--- WORK REQUEST ---
Check each line below for the word "square". How many have it? Answer with the number only.
*** Begin section ***
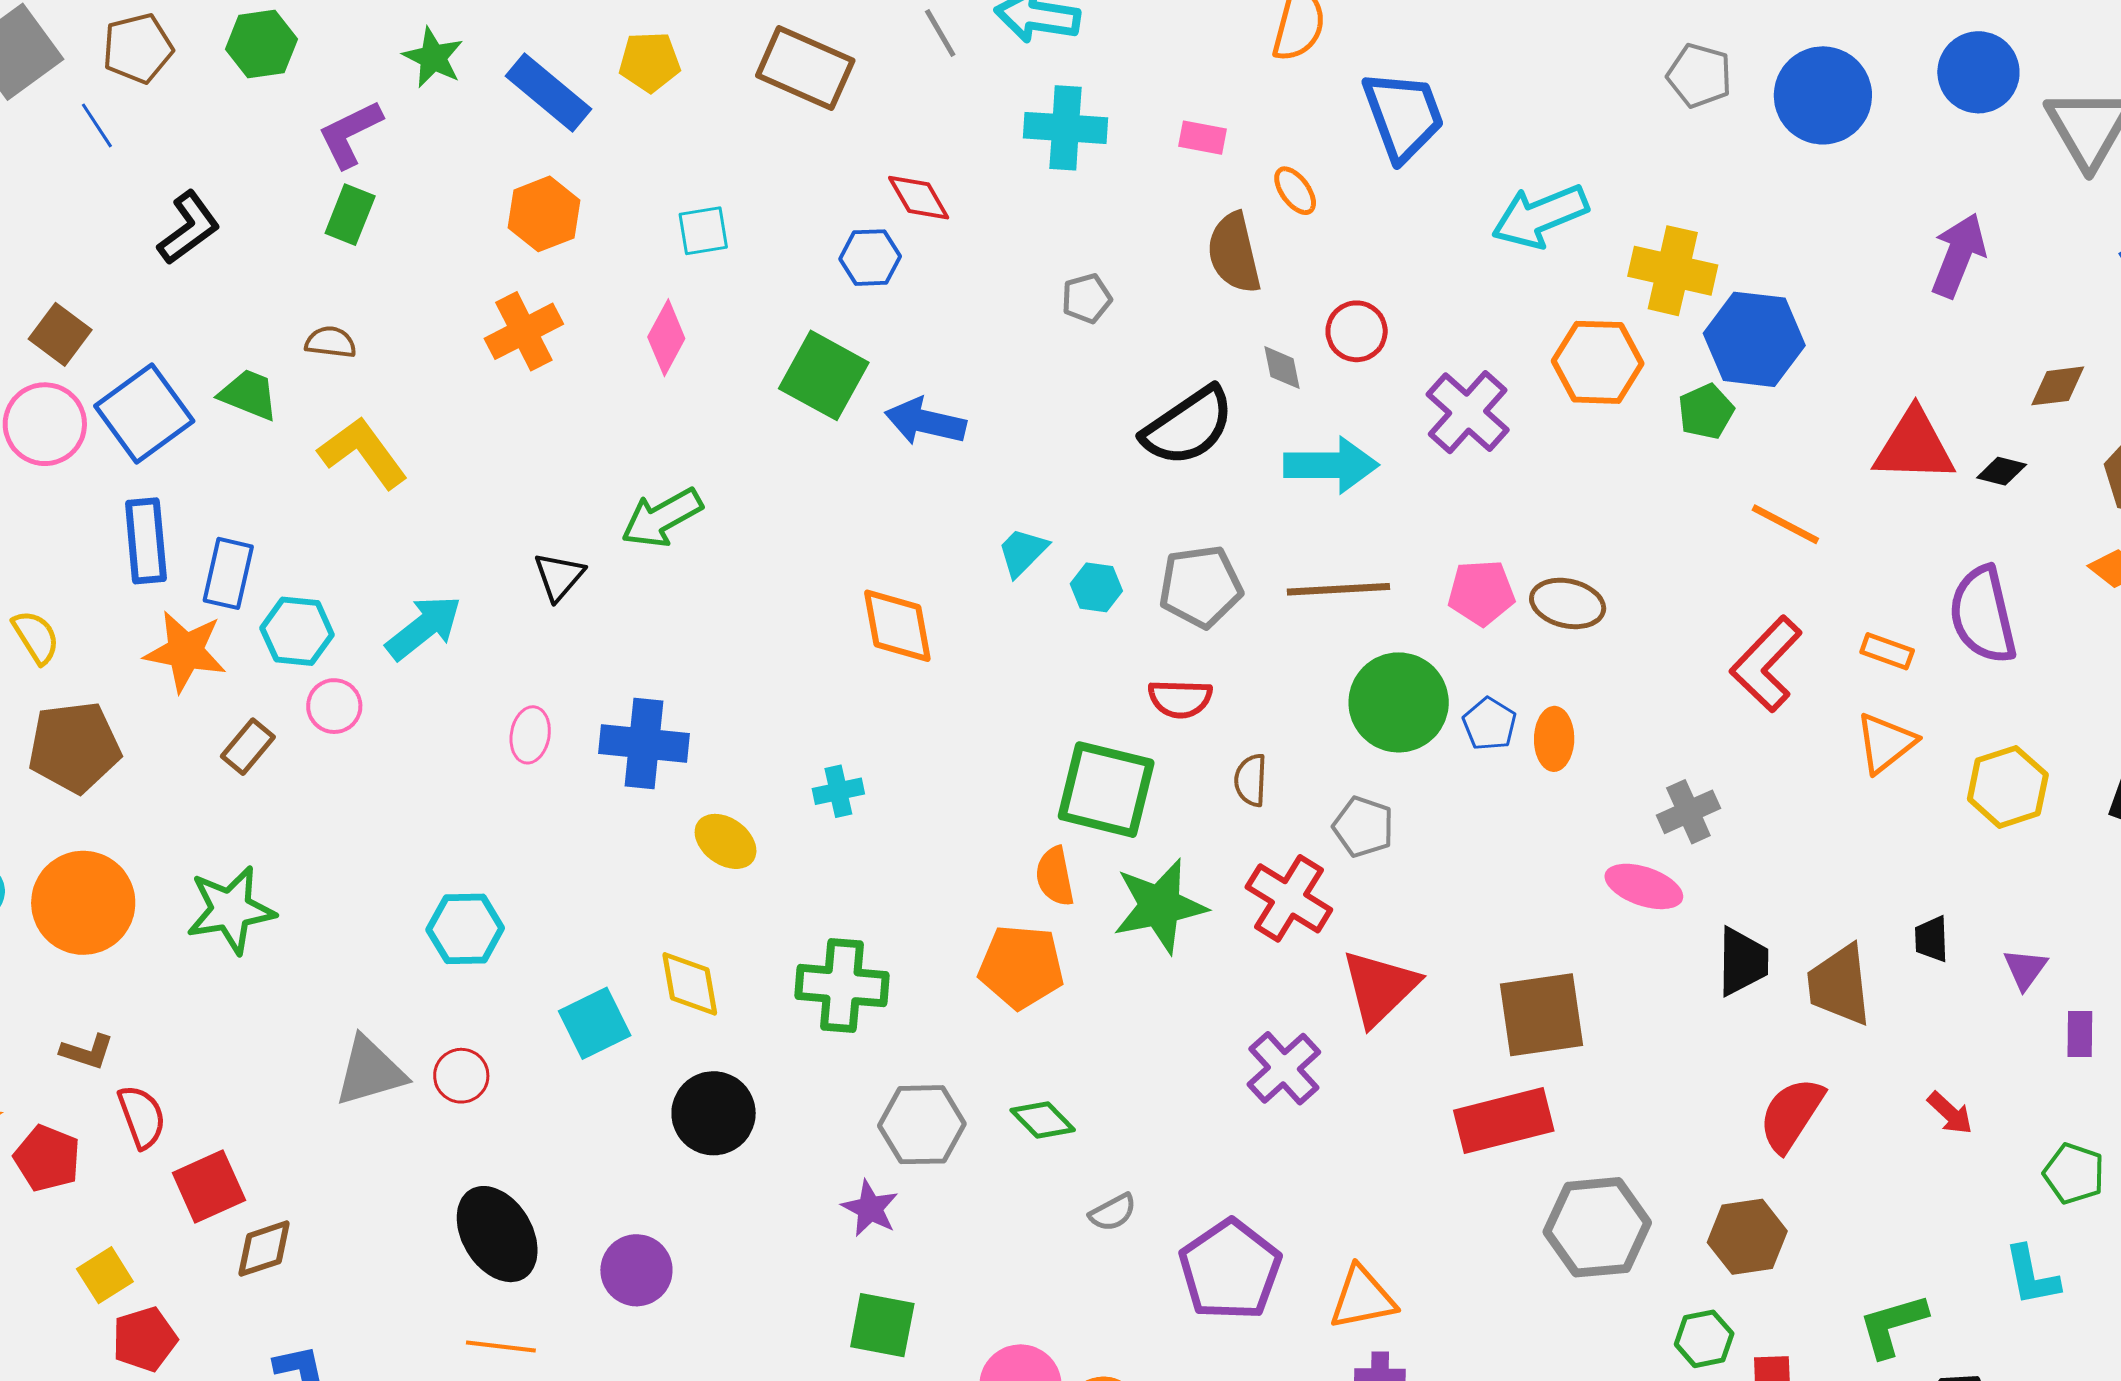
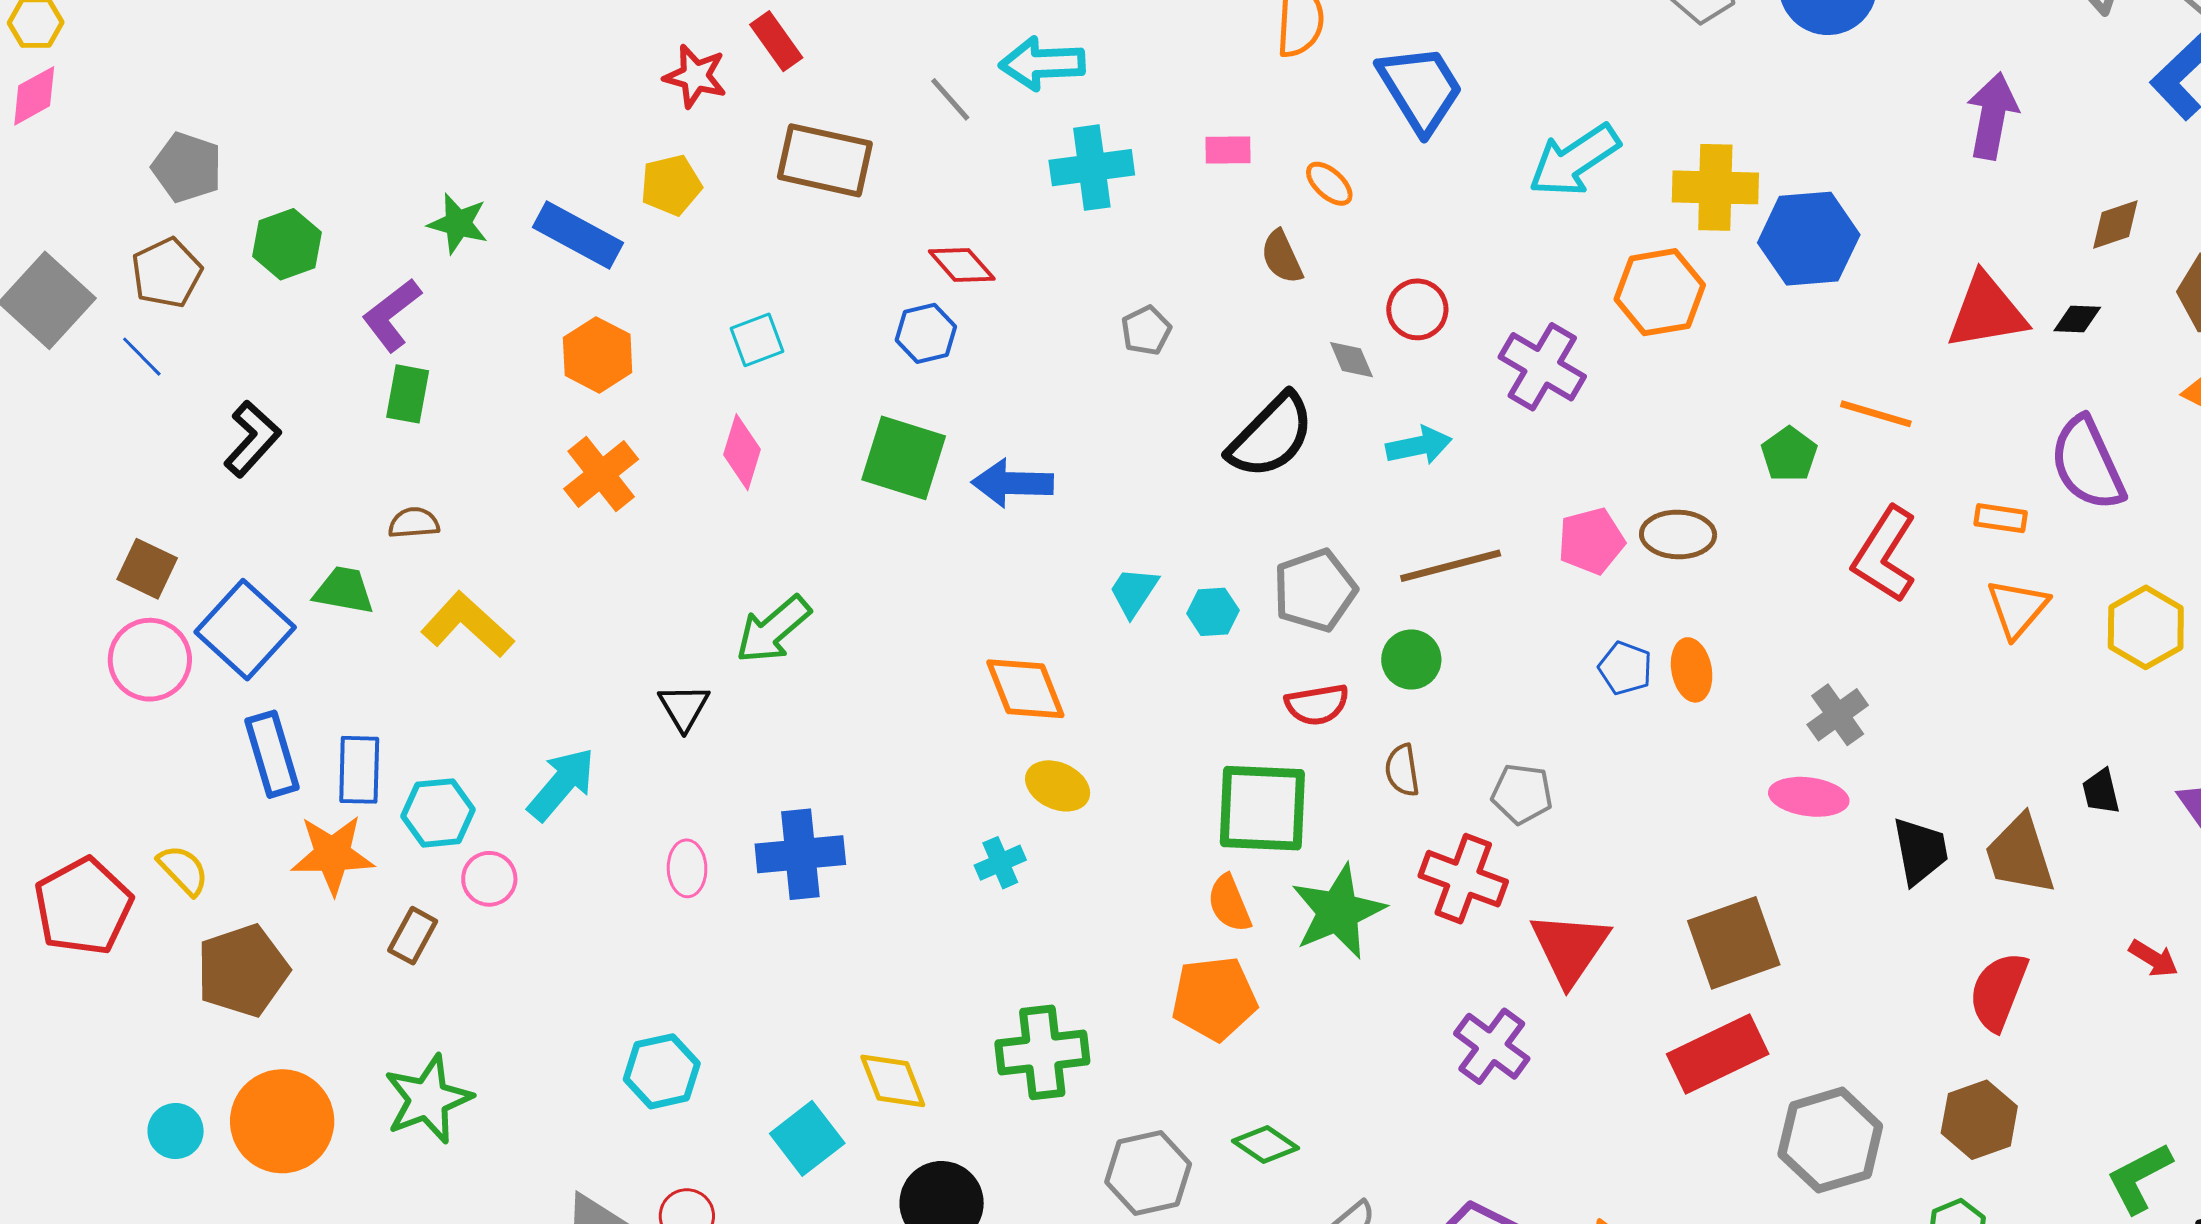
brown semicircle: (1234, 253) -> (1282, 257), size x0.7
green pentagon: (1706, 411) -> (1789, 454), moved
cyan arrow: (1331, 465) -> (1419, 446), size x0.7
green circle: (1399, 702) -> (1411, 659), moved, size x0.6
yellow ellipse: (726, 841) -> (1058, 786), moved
*** End section ***
*** Begin section ***
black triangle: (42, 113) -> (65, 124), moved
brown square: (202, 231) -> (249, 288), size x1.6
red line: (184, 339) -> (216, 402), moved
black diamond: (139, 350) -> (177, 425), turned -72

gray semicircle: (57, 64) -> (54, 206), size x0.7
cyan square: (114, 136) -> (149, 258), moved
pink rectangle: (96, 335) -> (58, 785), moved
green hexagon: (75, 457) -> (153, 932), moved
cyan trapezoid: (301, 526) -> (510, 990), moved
*** End section ***
--- EXPECTED ANSWER ---
2